Colored object counting data
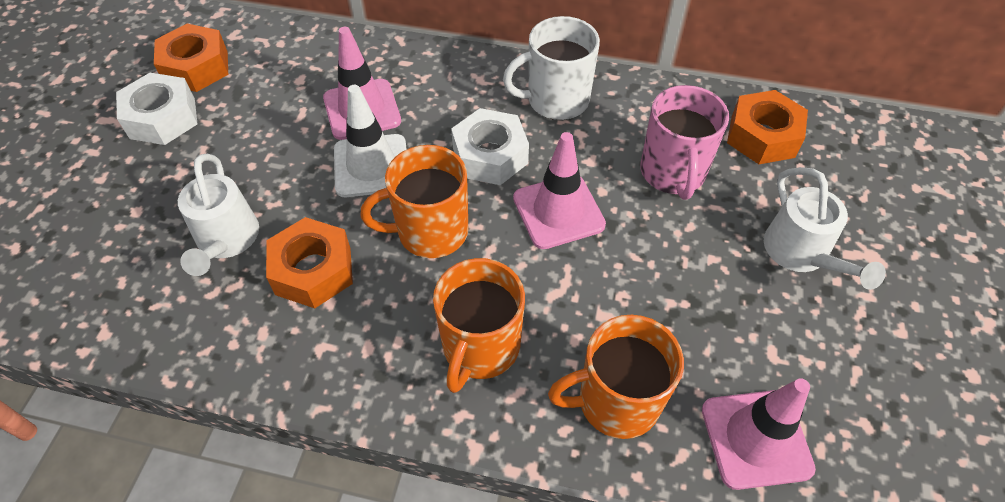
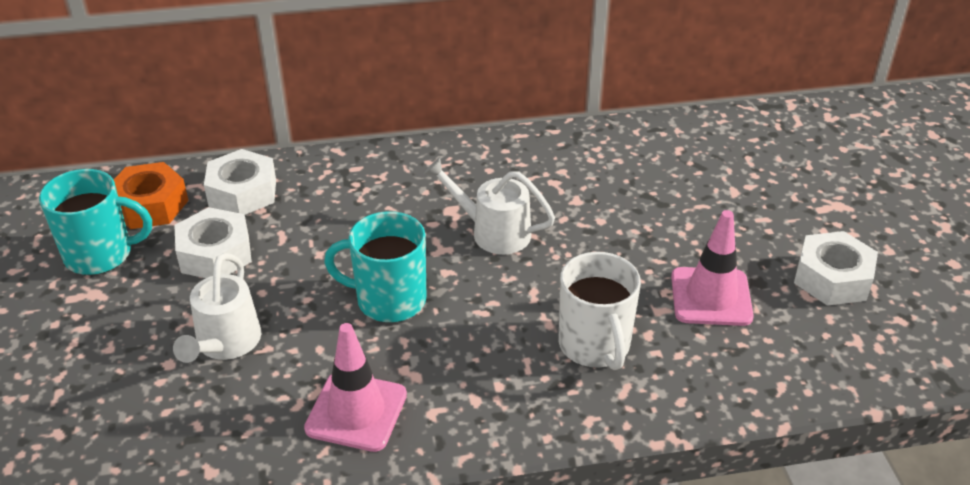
orange mug: 3 -> 0
orange nut: 3 -> 1
pink mug: 1 -> 0
pink traffic cone: 3 -> 2
turquoise mug: 0 -> 2
white nut: 2 -> 3
white traffic cone: 1 -> 0

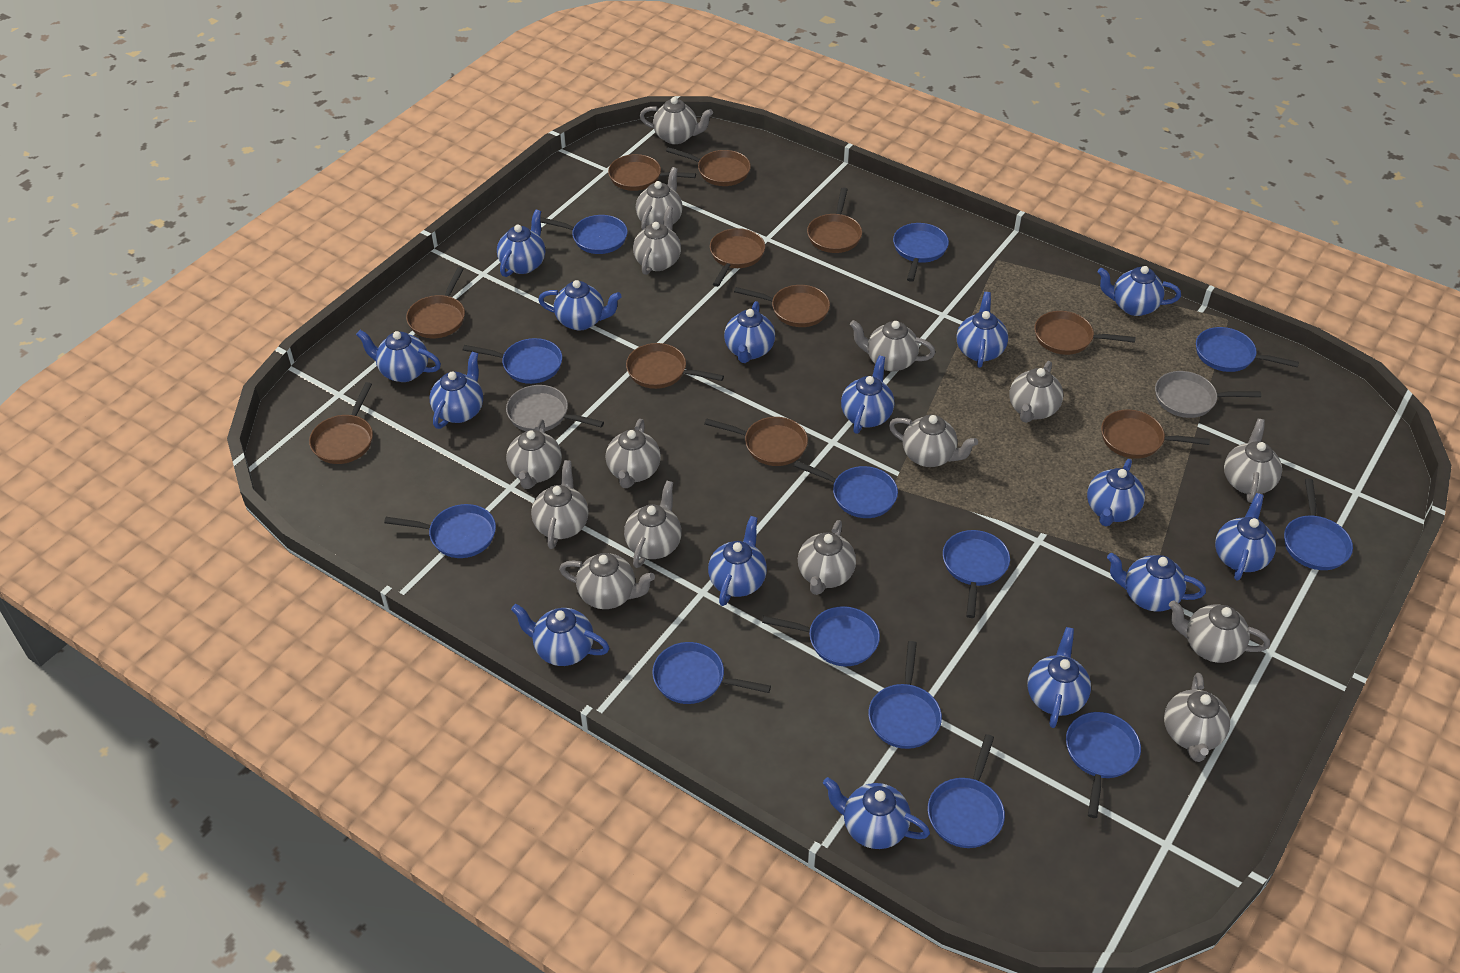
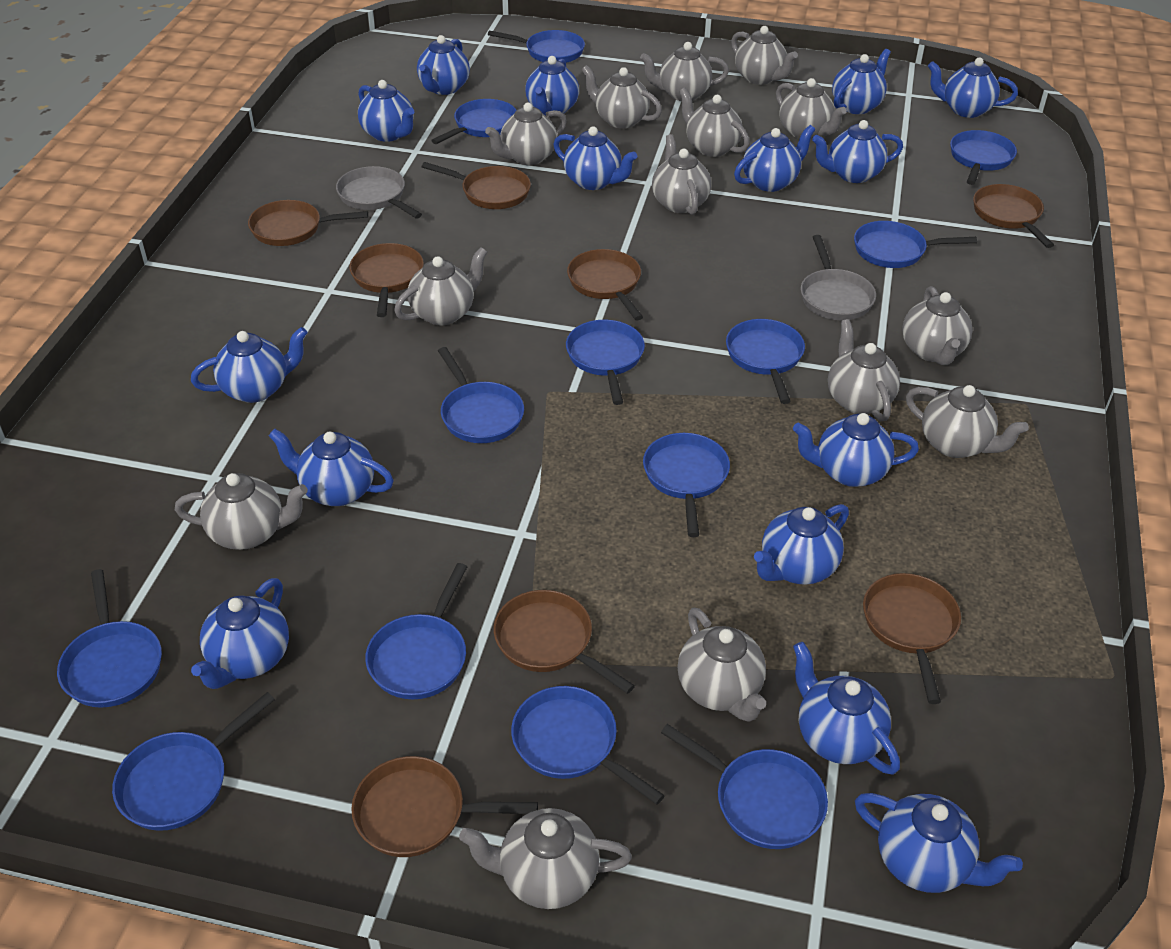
brown pan: 11 -> 8
grey teapot: 15 -> 14

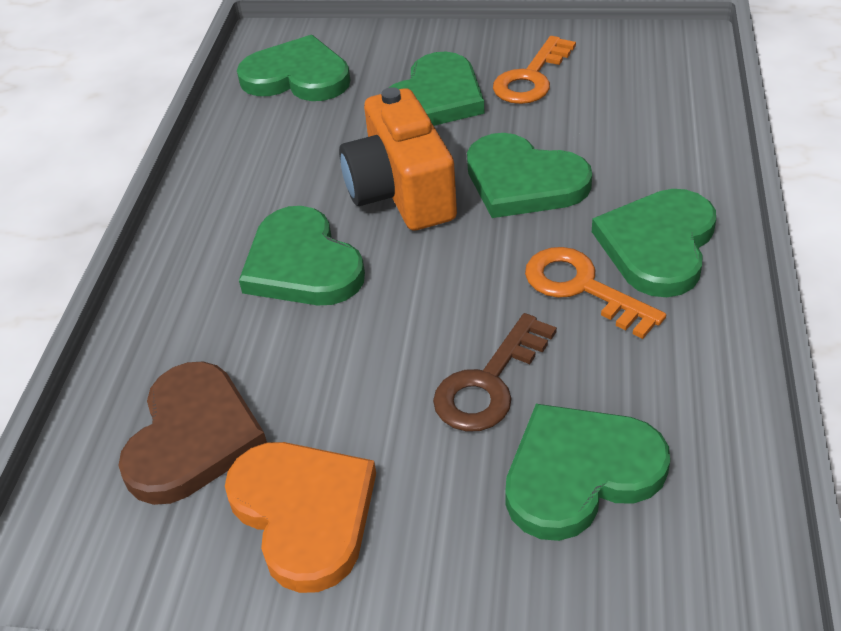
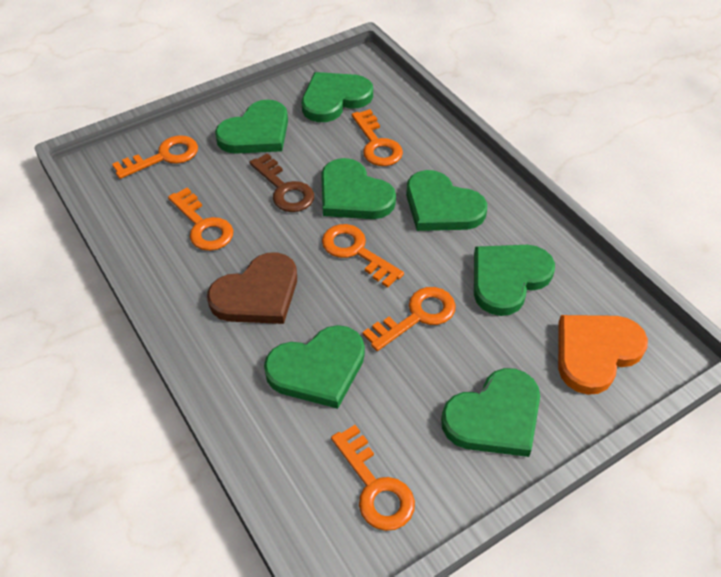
green heart: 6 -> 7
orange camera: 1 -> 0
orange key: 2 -> 6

-- DIRECTIONS --
What do the lines above say from the line containing "orange nut: 3 -> 1" through the last line? Quote them exactly, both ends included, and leave out the pictures.

-- EXERCISE ANSWER --
orange nut: 3 -> 1
pink mug: 1 -> 0
pink traffic cone: 3 -> 2
turquoise mug: 0 -> 2
white nut: 2 -> 3
white traffic cone: 1 -> 0

brown pan: 11 -> 8
grey teapot: 15 -> 14

green heart: 6 -> 7
orange camera: 1 -> 0
orange key: 2 -> 6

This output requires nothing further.